_WHAT IS REQUIRED_
In the data below, set down exactly the lines from the one containing "R3: none -> 1.8k (5V, SCL)" up to and including the one containing "IC2 pin PA5: RX -> none". Leave the pictures out.

_MATERIALS PROVIDED_
+ + +
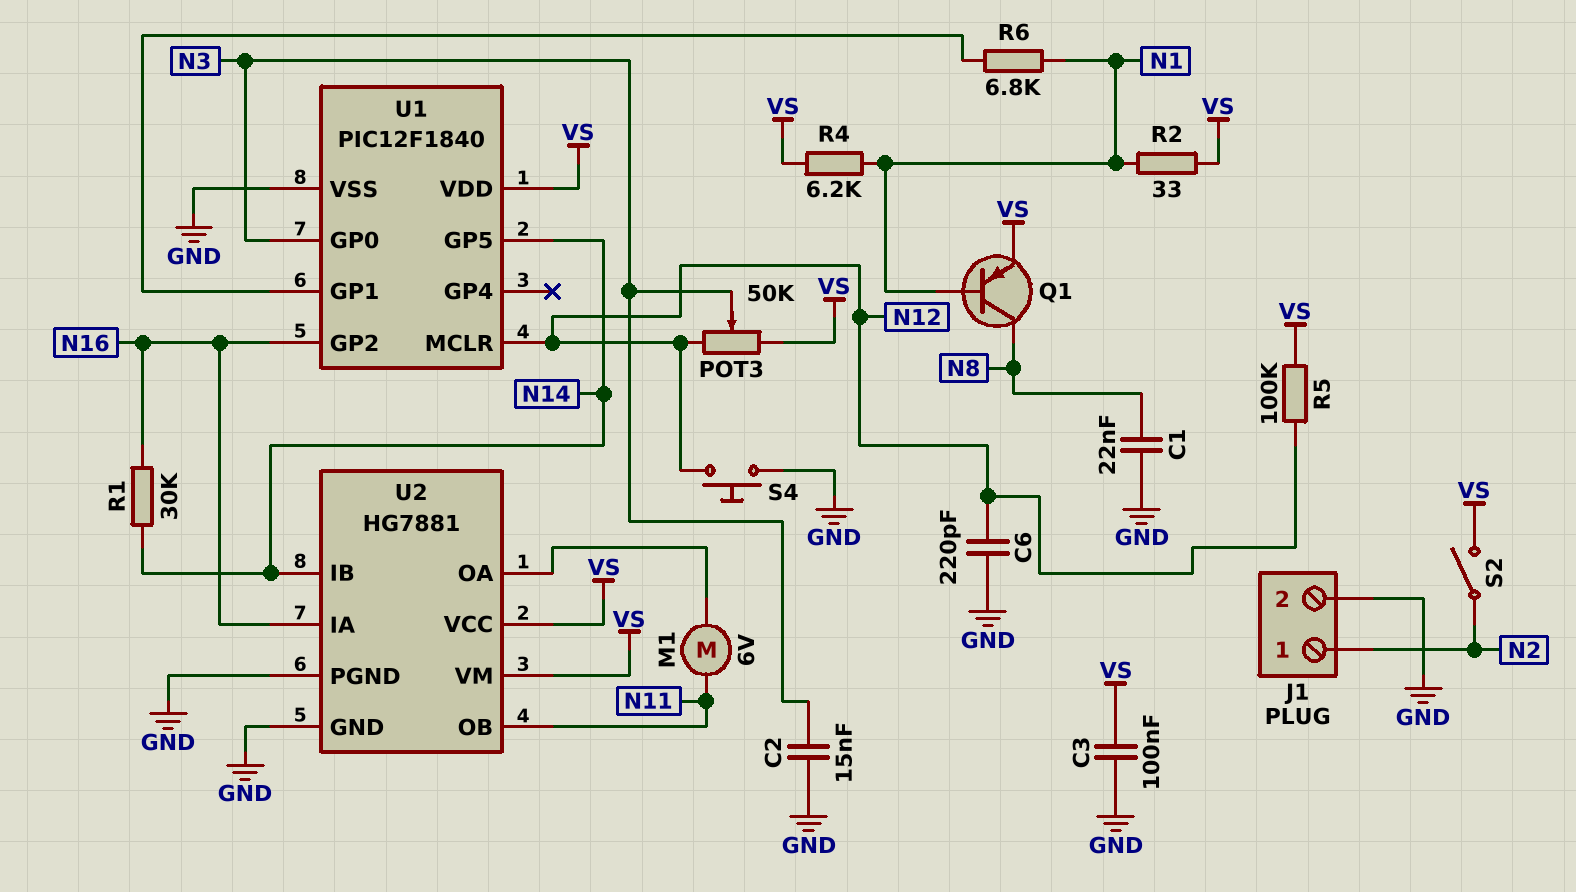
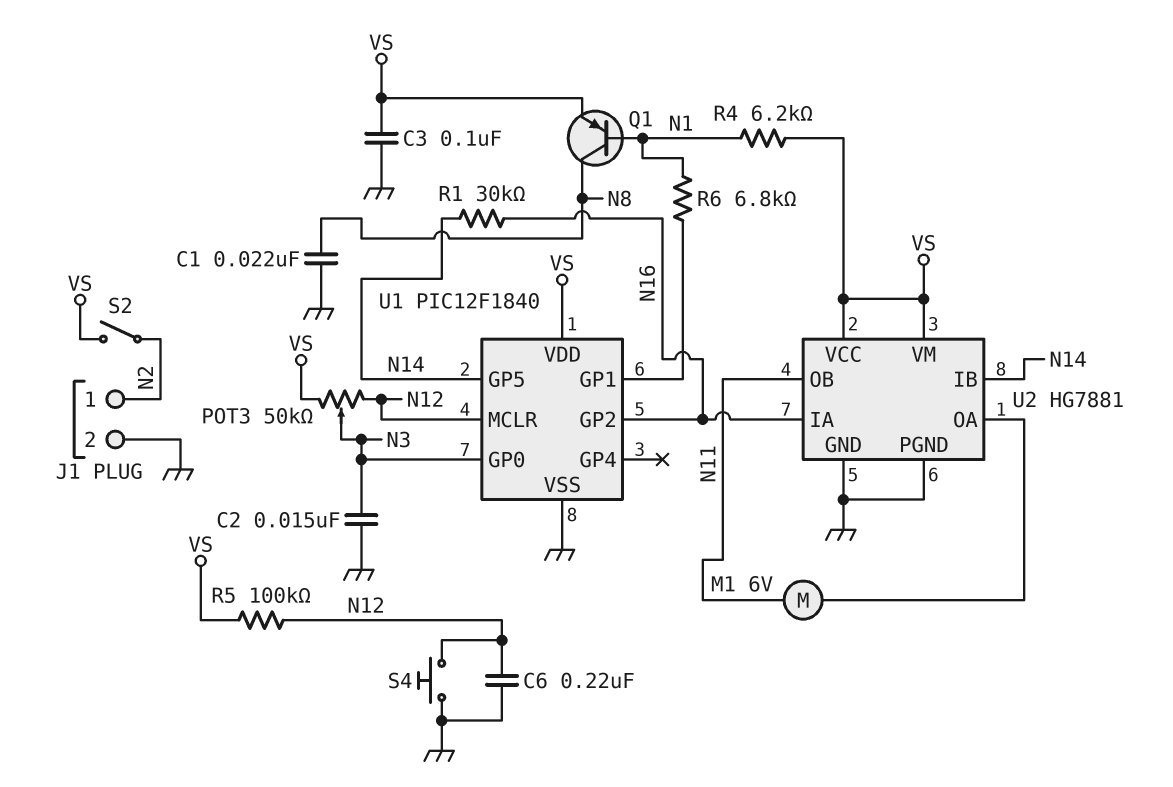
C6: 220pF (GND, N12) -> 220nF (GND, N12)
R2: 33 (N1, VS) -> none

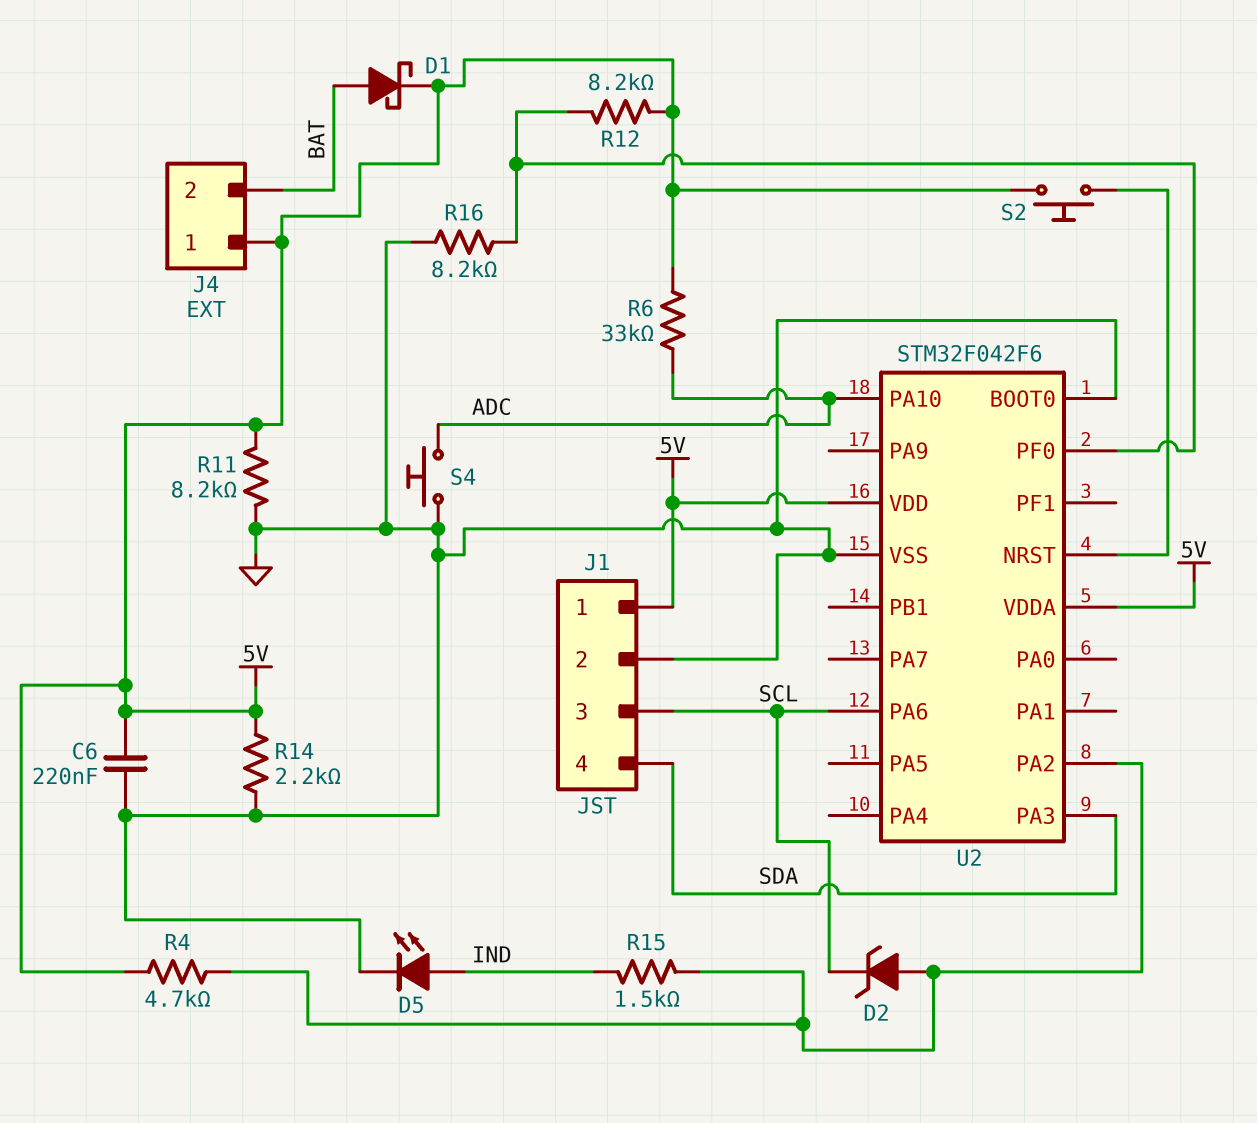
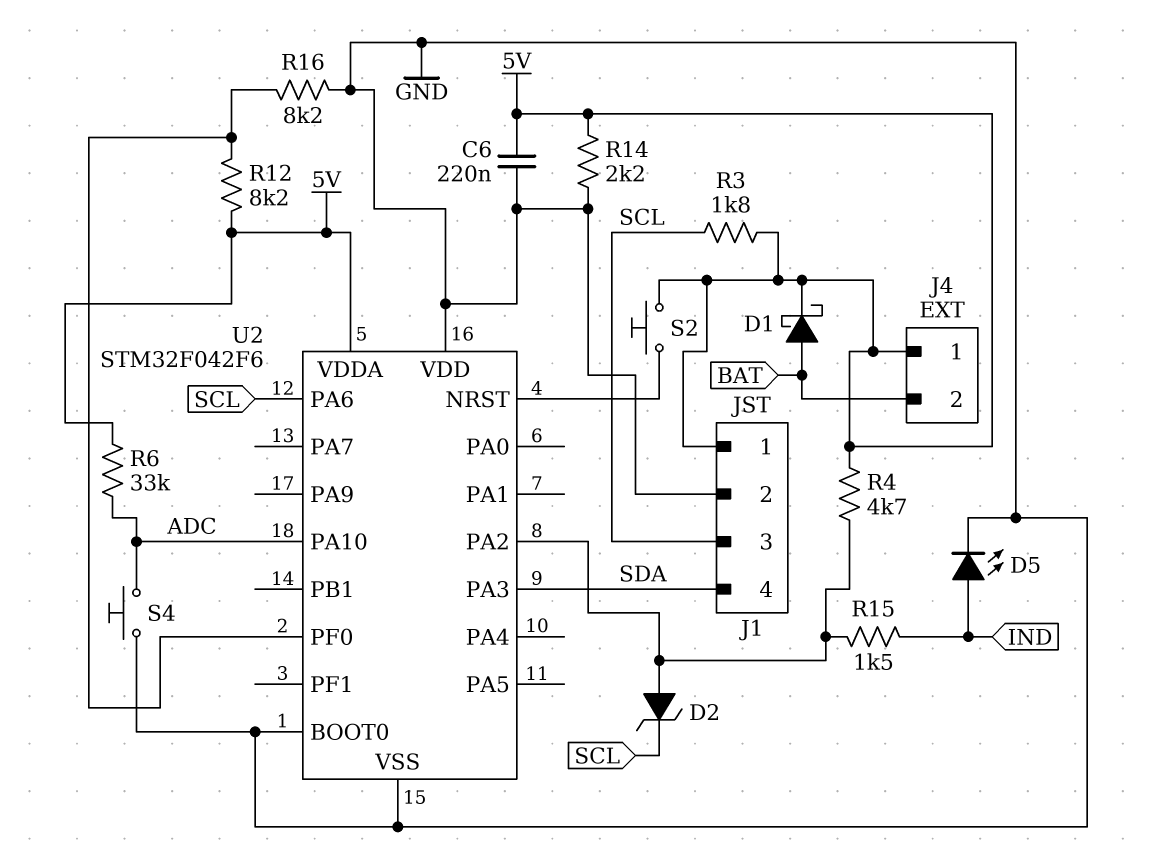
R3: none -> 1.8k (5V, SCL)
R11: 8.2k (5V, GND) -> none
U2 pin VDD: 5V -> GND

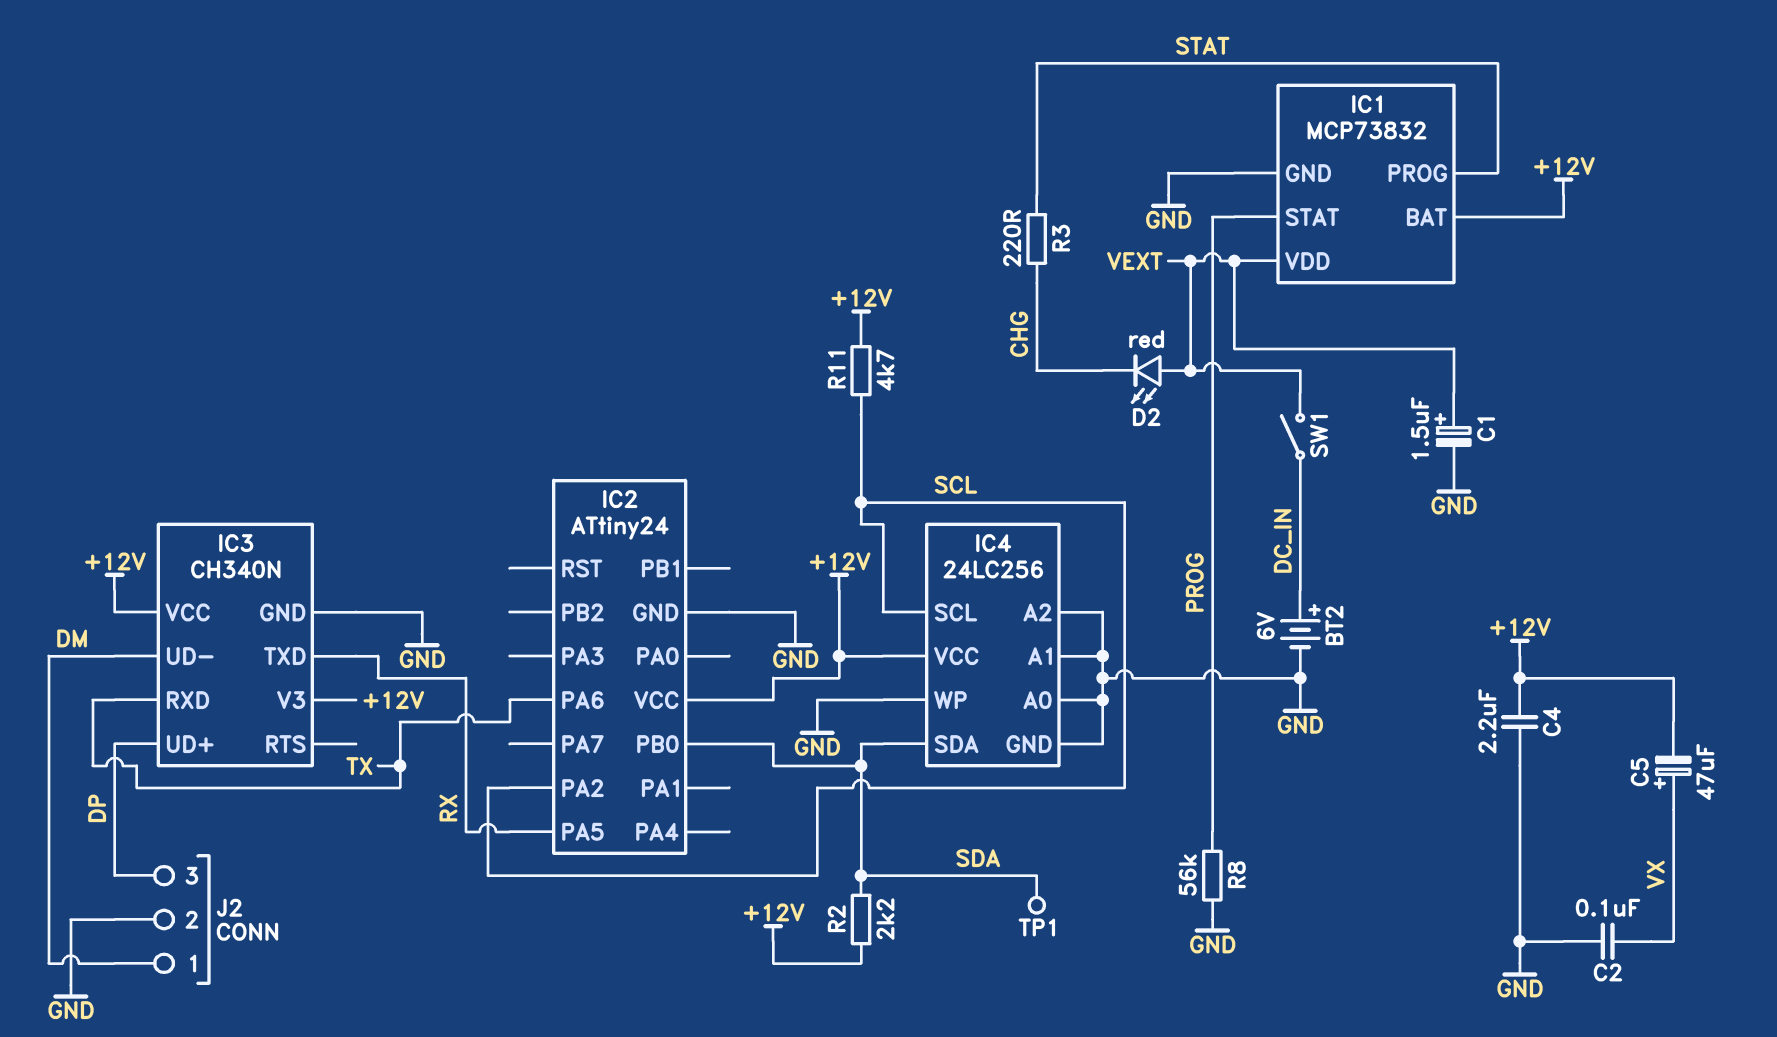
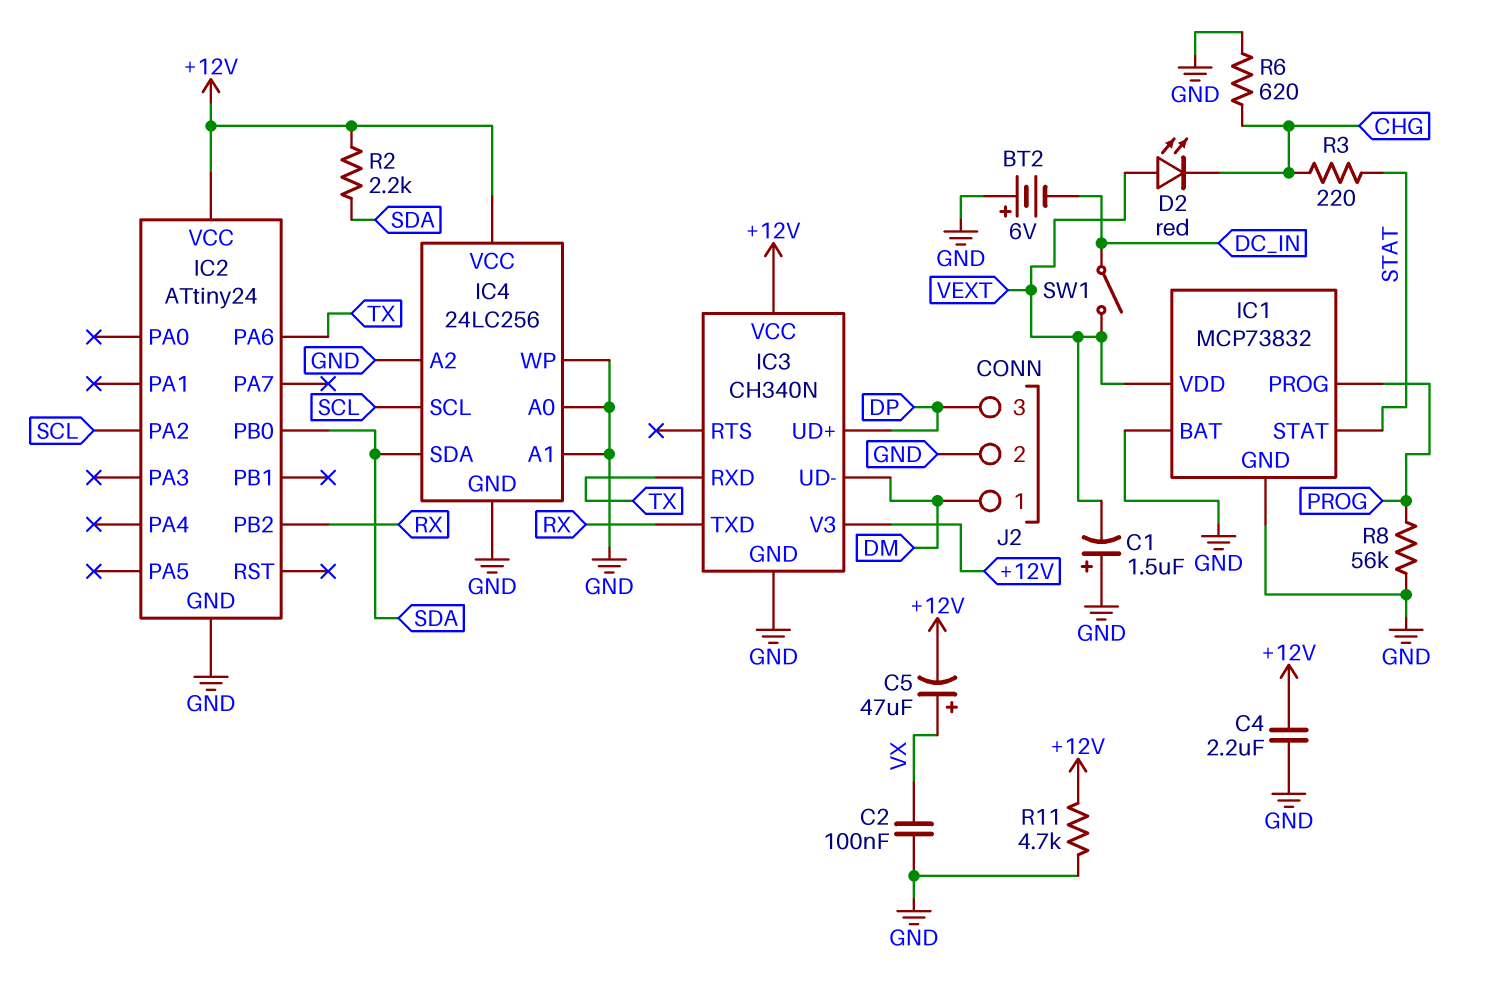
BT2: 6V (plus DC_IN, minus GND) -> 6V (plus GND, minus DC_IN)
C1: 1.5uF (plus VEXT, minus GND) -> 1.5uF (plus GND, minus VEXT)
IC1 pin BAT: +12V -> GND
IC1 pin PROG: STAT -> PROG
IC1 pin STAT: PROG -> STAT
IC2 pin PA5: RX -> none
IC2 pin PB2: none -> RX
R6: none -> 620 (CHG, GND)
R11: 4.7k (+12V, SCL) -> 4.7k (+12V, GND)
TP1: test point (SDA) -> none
+ + +
_RESPONSE_
R3: none -> 1.8k (5V, SCL)
R11: 8.2k (5V, GND) -> none
U2 pin VDD: 5V -> GND

BT2: 6V (plus DC_IN, minus GND) -> 6V (plus GND, minus DC_IN)
C1: 1.5uF (plus VEXT, minus GND) -> 1.5uF (plus GND, minus VEXT)
IC1 pin BAT: +12V -> GND
IC1 pin PROG: STAT -> PROG
IC1 pin STAT: PROG -> STAT
IC2 pin PA5: RX -> none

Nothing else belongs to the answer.